**What is expected**
Please transcribe the data that follows exactly as given, leaving out every picture.

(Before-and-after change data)
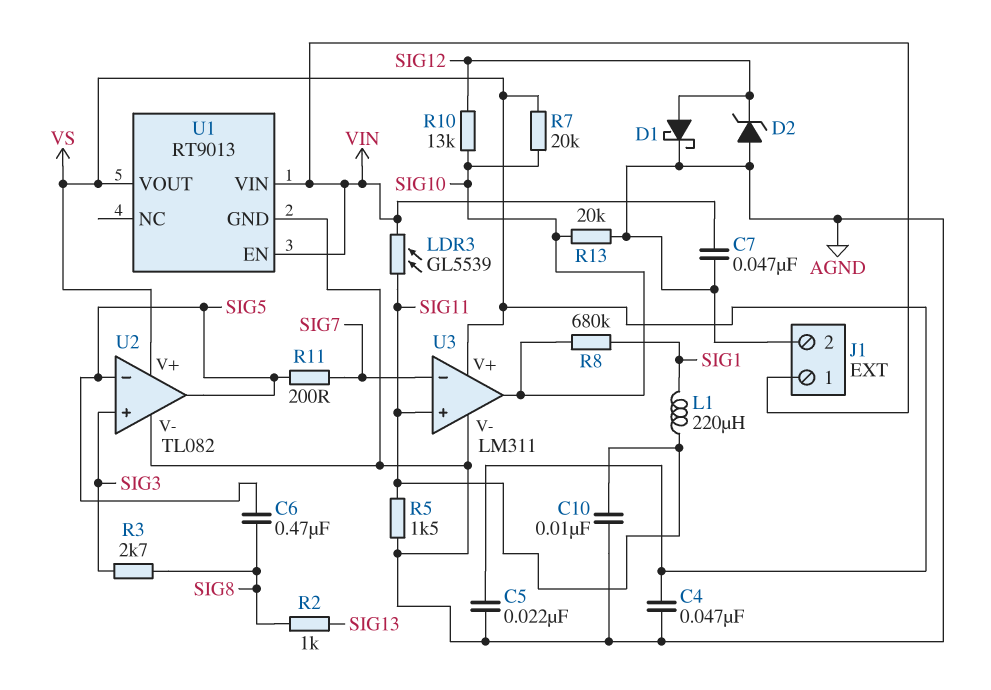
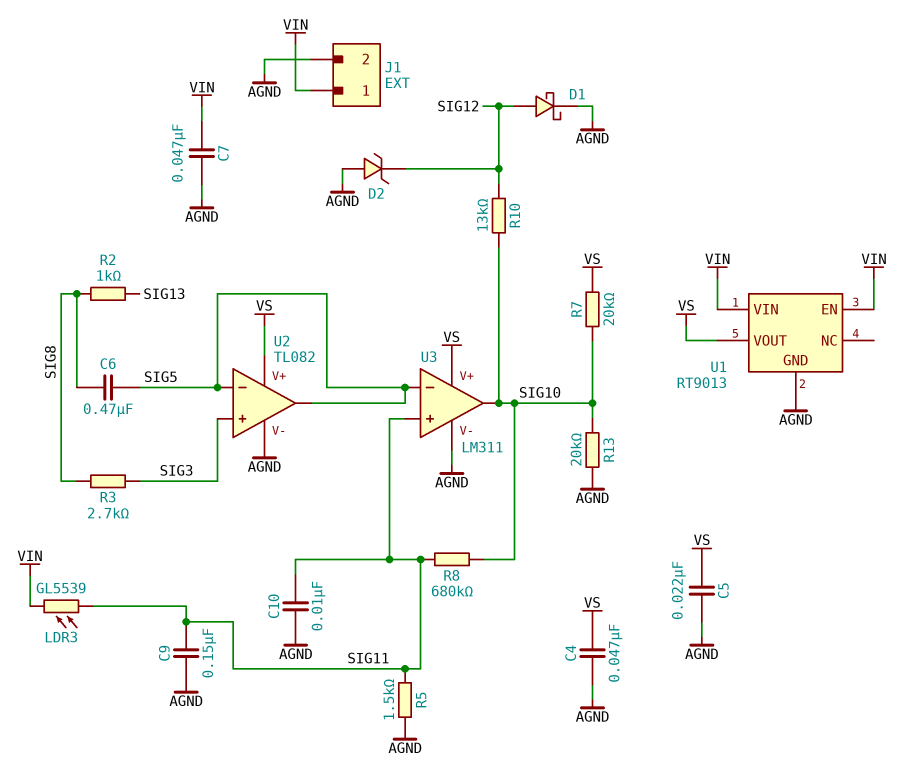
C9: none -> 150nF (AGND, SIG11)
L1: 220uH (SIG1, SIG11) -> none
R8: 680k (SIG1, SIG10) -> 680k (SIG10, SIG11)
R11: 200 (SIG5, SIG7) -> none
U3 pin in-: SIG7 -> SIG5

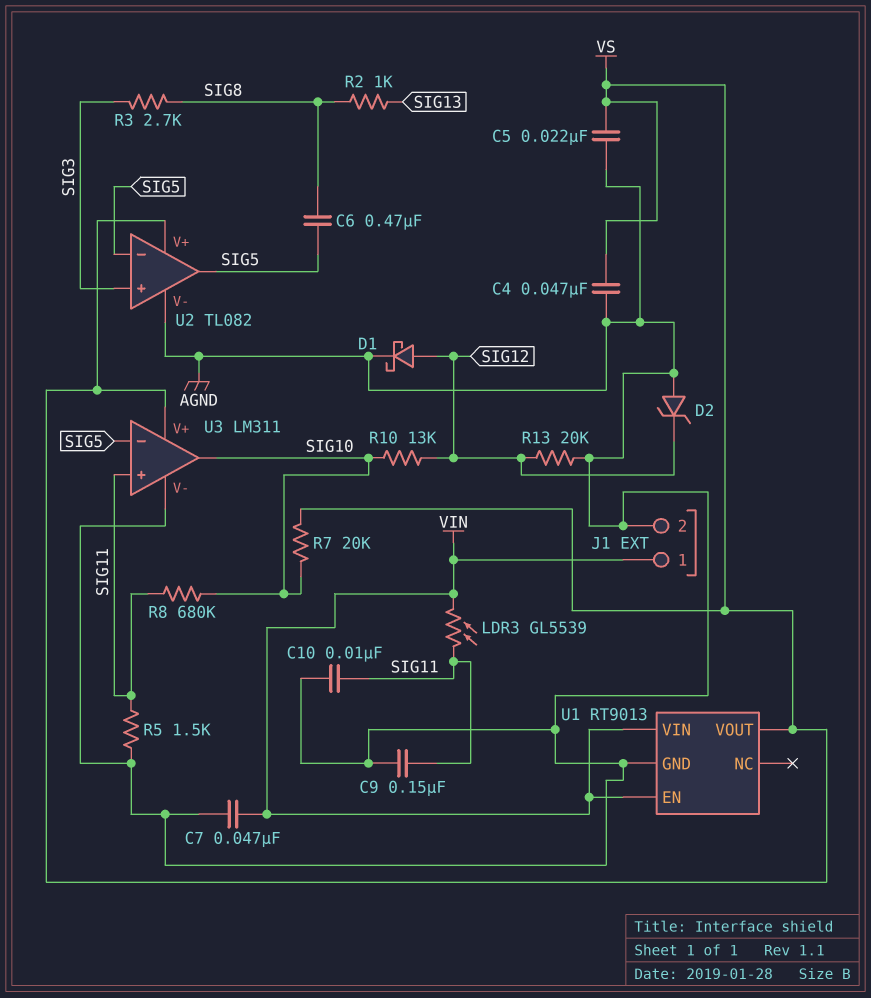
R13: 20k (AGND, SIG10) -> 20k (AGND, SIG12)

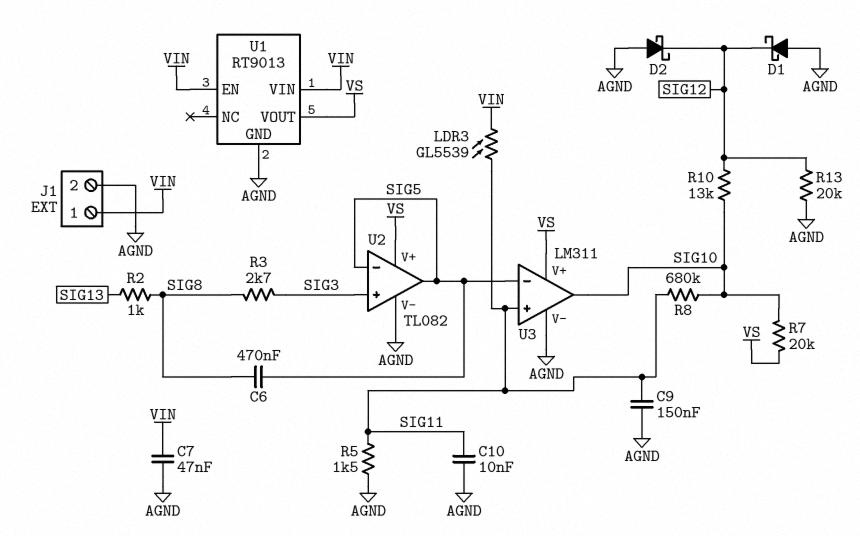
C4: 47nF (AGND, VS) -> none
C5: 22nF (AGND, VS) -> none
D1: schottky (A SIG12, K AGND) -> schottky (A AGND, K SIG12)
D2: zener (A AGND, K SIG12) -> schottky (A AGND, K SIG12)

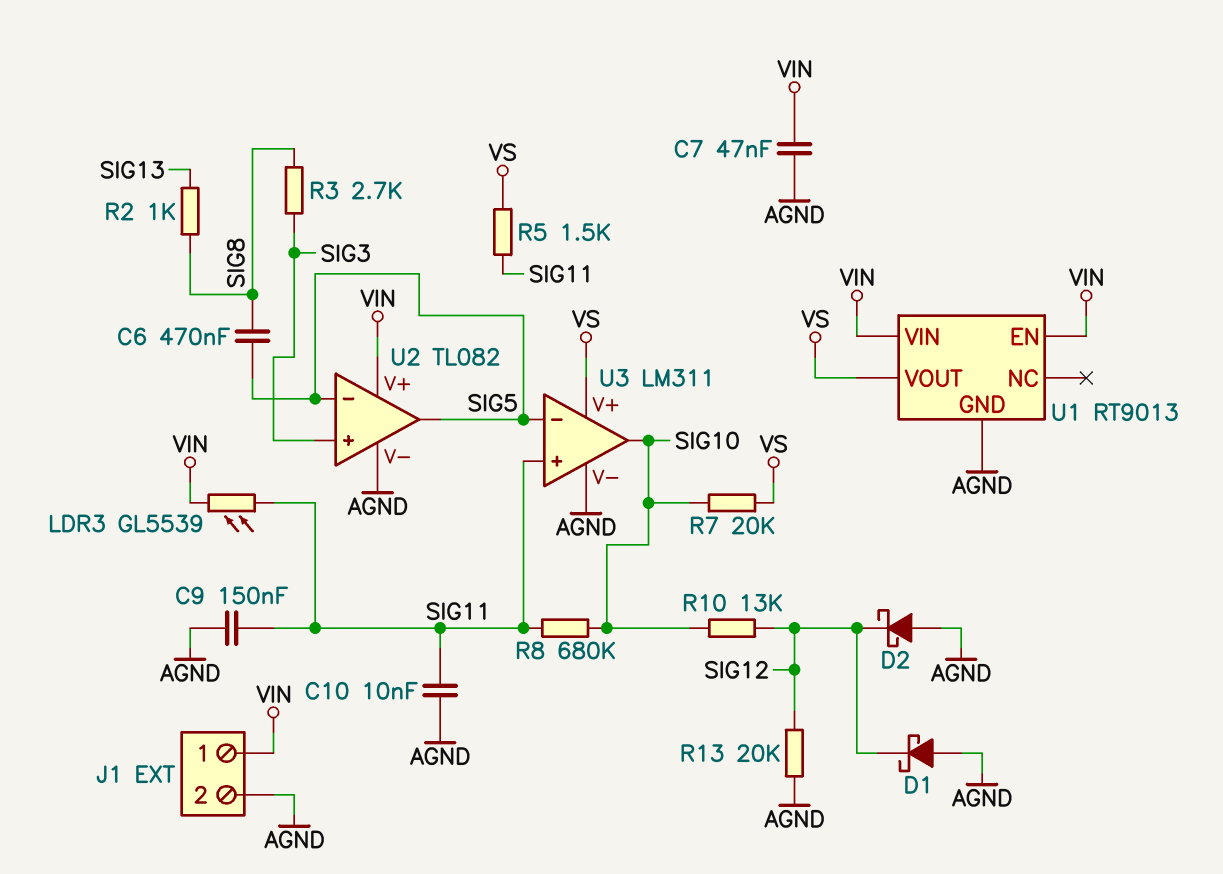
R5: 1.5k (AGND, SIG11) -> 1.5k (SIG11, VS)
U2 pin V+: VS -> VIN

**Written reply**
C9: none -> 150nF (AGND, SIG11)
L1: 220uH (SIG1, SIG11) -> none
R8: 680k (SIG1, SIG10) -> 680k (SIG10, SIG11)
R11: 200 (SIG5, SIG7) -> none
U3 pin in-: SIG7 -> SIG5

R13: 20k (AGND, SIG10) -> 20k (AGND, SIG12)

C4: 47nF (AGND, VS) -> none
C5: 22nF (AGND, VS) -> none
D1: schottky (A SIG12, K AGND) -> schottky (A AGND, K SIG12)
D2: zener (A AGND, K SIG12) -> schottky (A AGND, K SIG12)

R5: 1.5k (AGND, SIG11) -> 1.5k (SIG11, VS)
U2 pin V+: VS -> VIN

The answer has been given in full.